Try it: Exclude the pictures and set down, unaltered, the lines from the one that holds "red house: 1 -> 3" through the end of the data.

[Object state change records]
________________
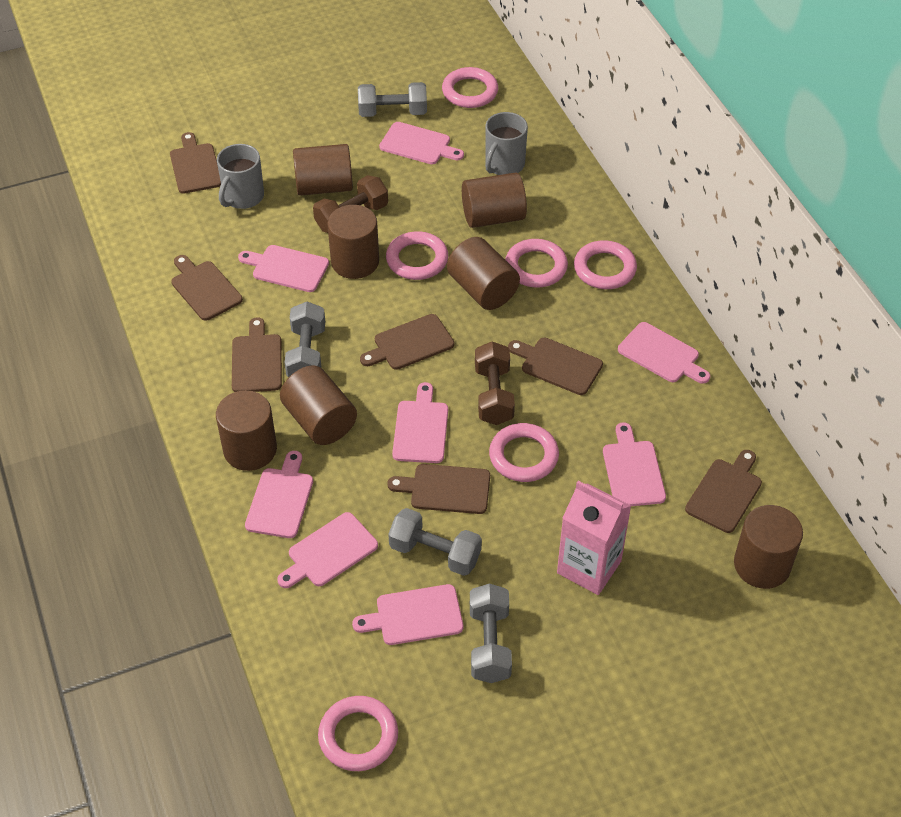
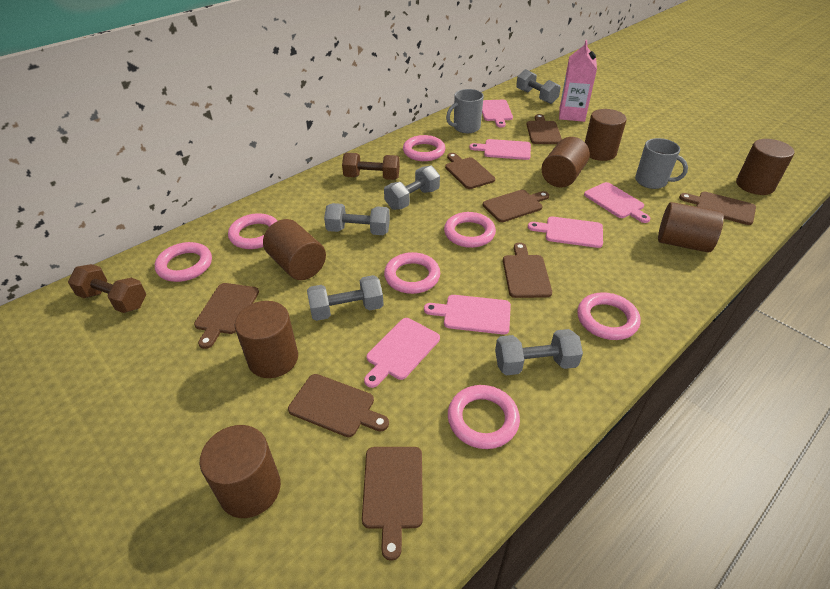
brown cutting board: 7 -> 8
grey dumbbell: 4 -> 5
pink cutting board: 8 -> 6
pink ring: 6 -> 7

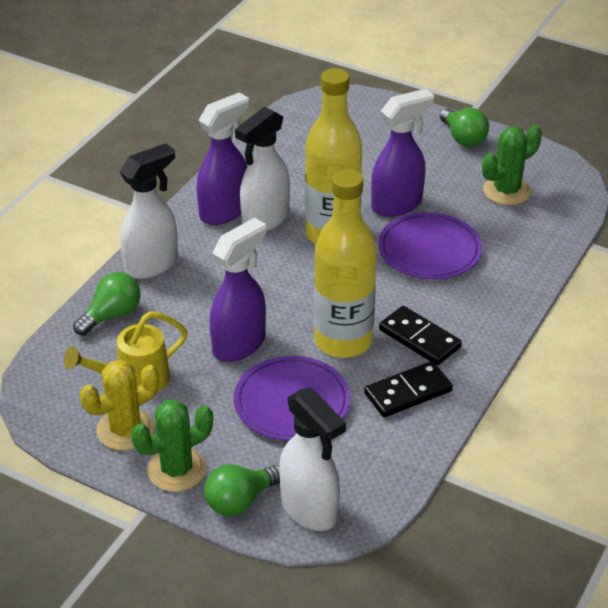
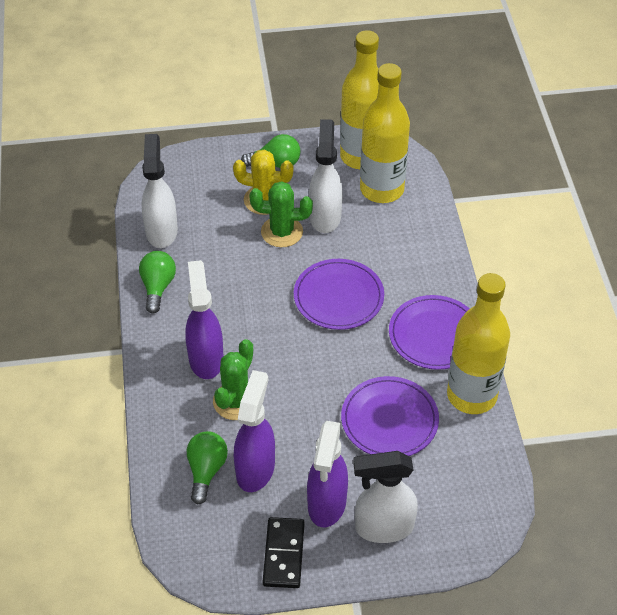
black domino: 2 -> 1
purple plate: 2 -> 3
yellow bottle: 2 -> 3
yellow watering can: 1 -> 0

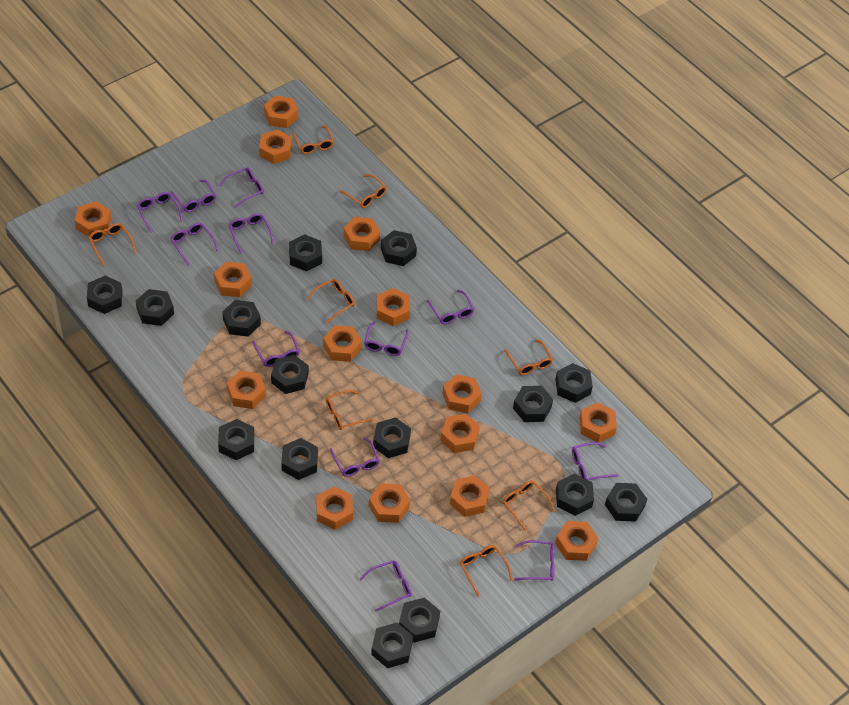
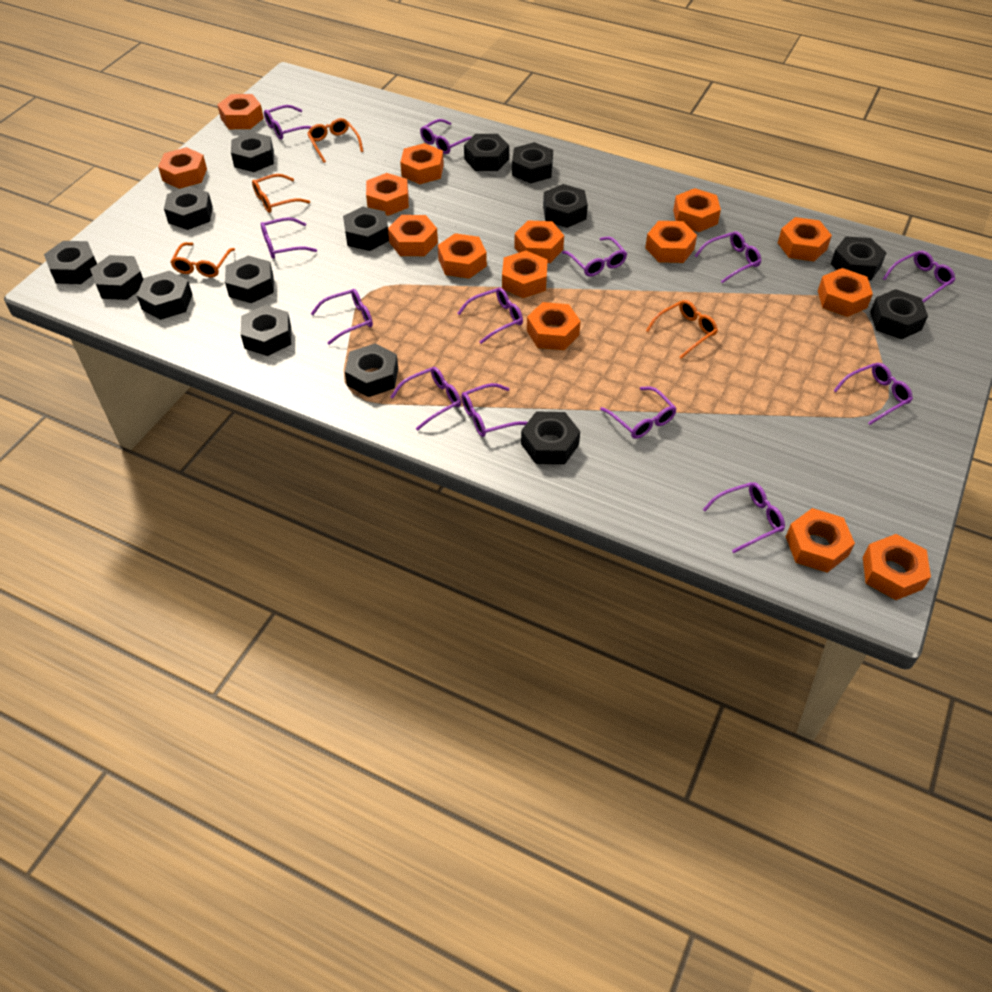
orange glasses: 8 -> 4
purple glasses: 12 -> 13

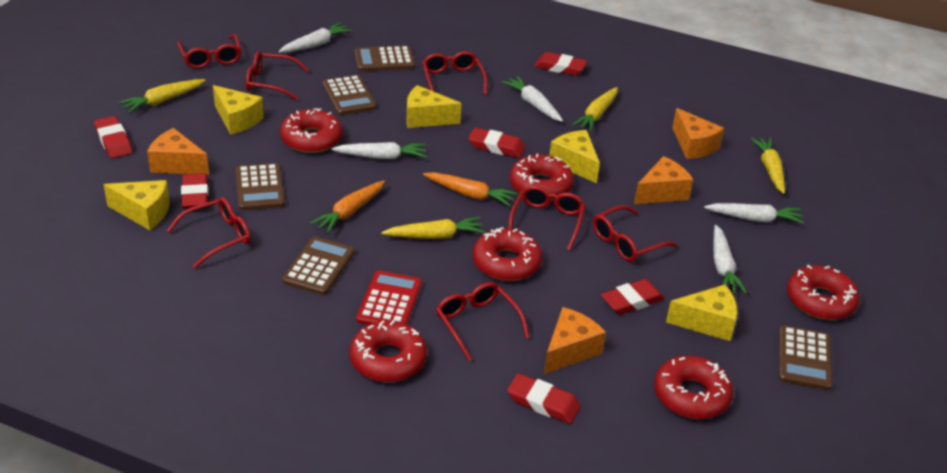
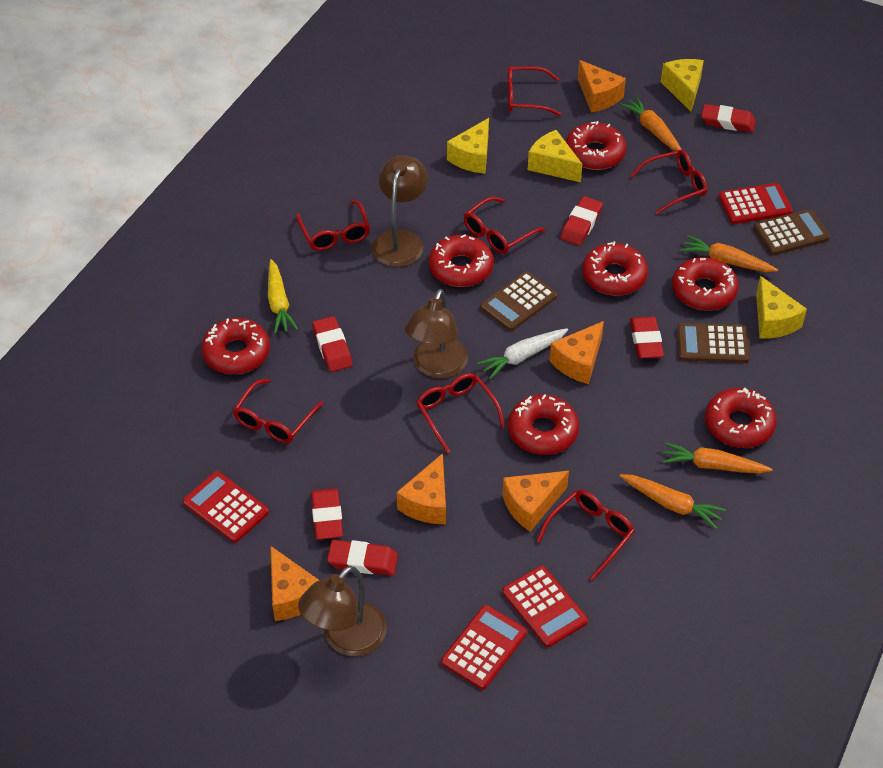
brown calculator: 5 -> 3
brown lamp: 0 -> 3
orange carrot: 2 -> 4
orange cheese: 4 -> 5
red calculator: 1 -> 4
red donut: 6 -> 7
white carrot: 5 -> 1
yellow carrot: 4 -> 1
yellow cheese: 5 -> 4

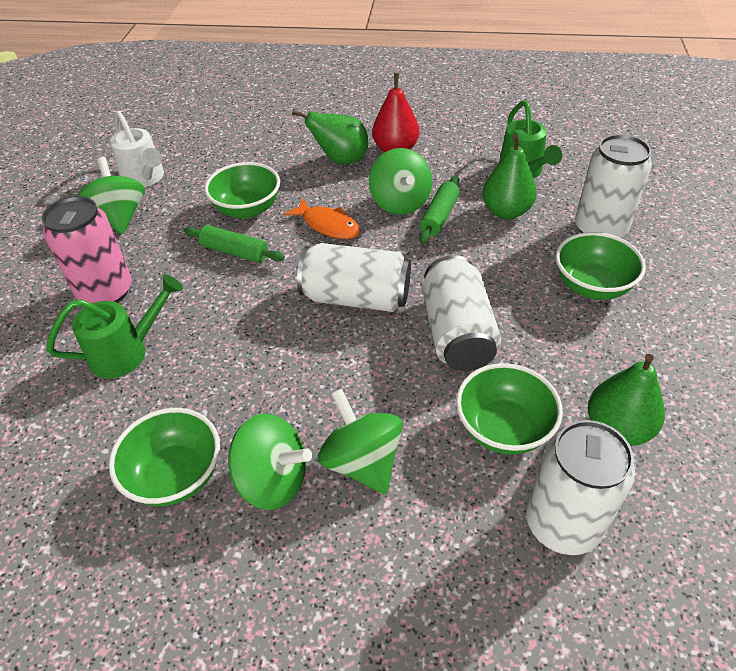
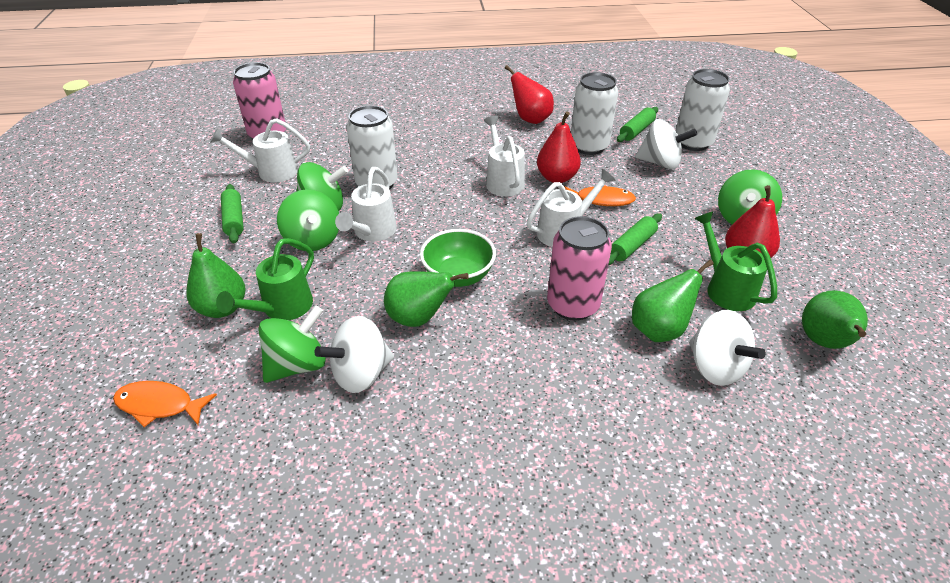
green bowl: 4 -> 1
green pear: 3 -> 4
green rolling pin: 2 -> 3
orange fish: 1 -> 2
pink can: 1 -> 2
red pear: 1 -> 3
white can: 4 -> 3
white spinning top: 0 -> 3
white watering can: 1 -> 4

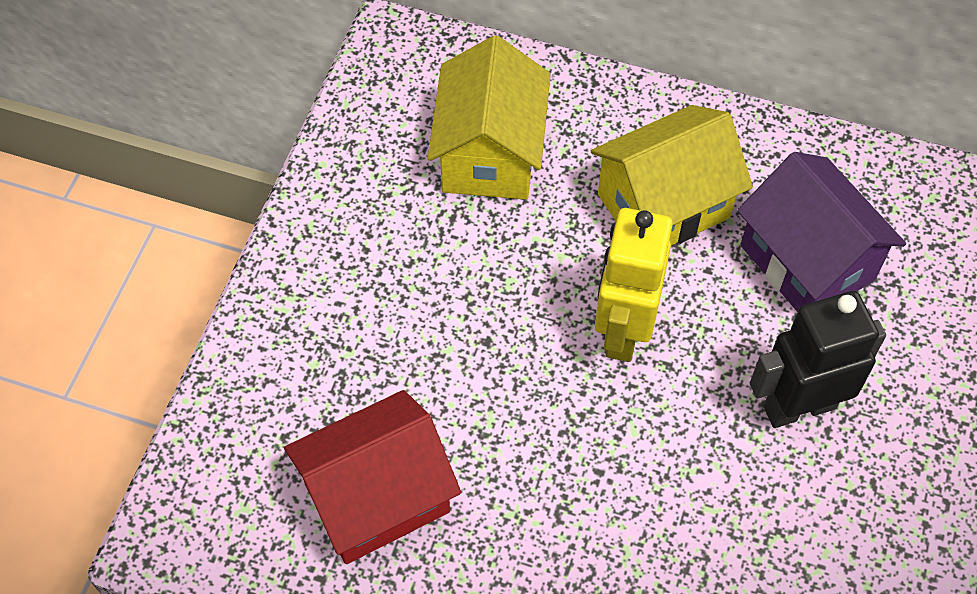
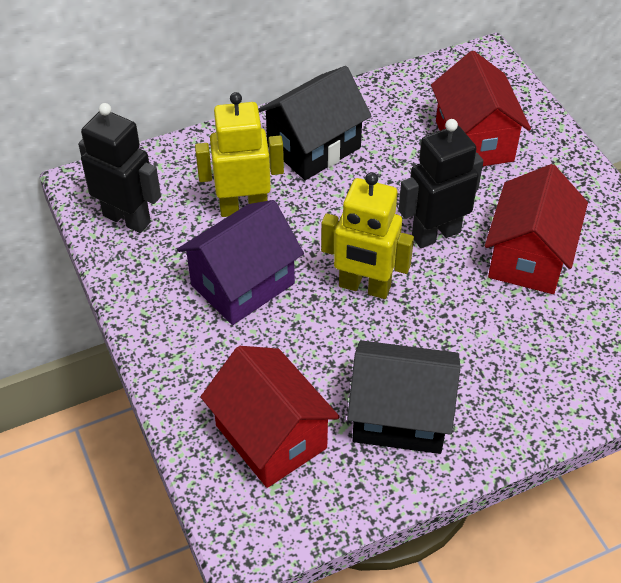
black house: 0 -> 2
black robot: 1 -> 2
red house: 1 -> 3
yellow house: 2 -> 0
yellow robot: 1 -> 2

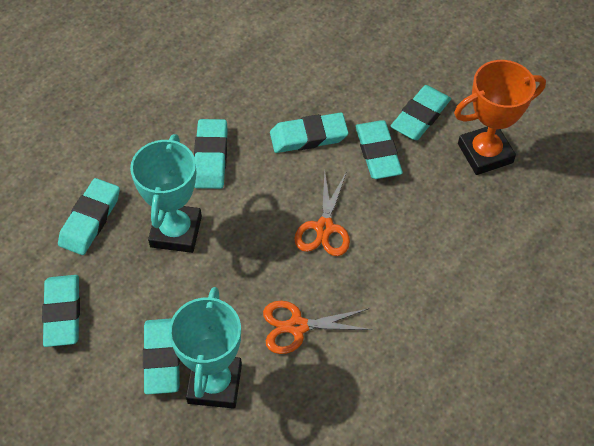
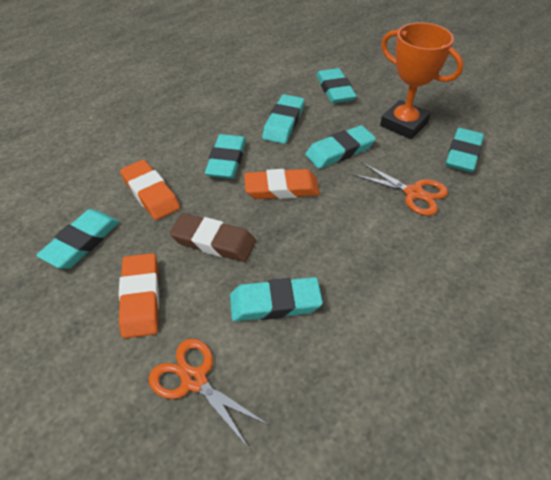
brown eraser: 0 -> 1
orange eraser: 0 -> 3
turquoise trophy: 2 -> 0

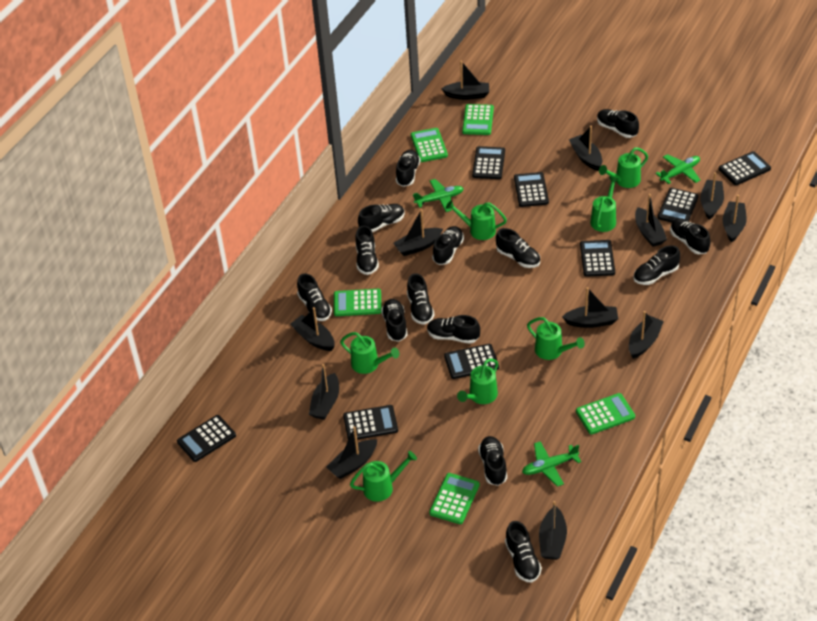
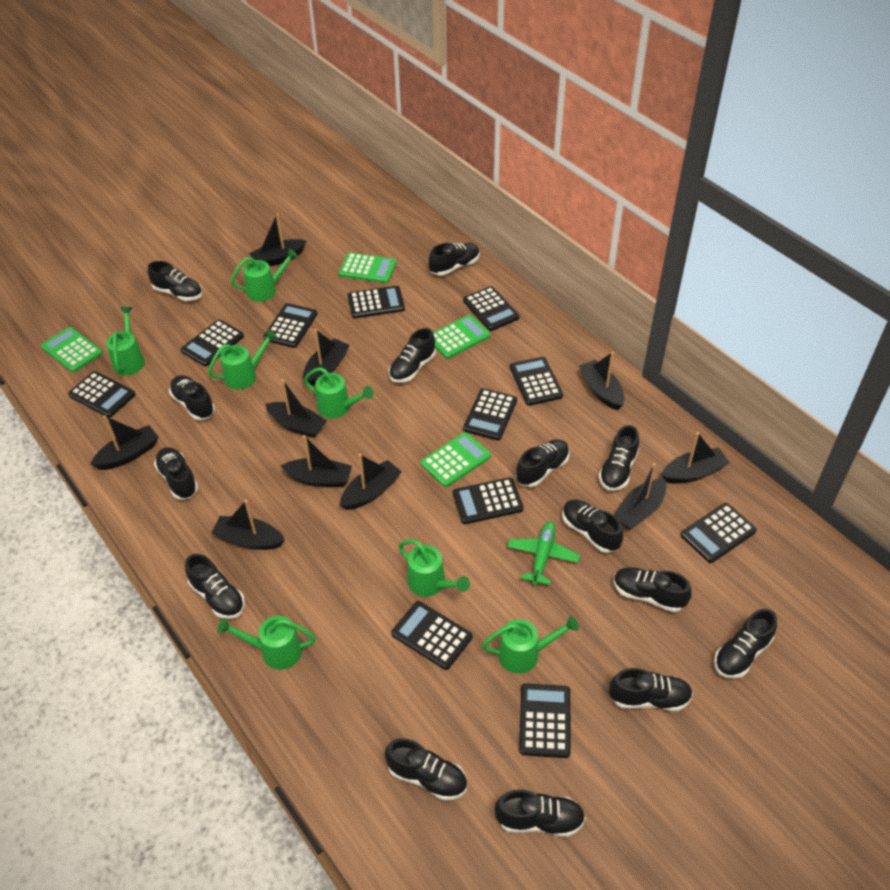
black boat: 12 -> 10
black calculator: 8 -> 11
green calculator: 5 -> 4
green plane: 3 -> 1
________________
Result:
red house: 1 -> 3
yellow house: 2 -> 0
yellow robot: 1 -> 2

brown eraser: 0 -> 1
orange eraser: 0 -> 3
turquoise trophy: 2 -> 0

black boat: 12 -> 10
black calculator: 8 -> 11
green calculator: 5 -> 4
green plane: 3 -> 1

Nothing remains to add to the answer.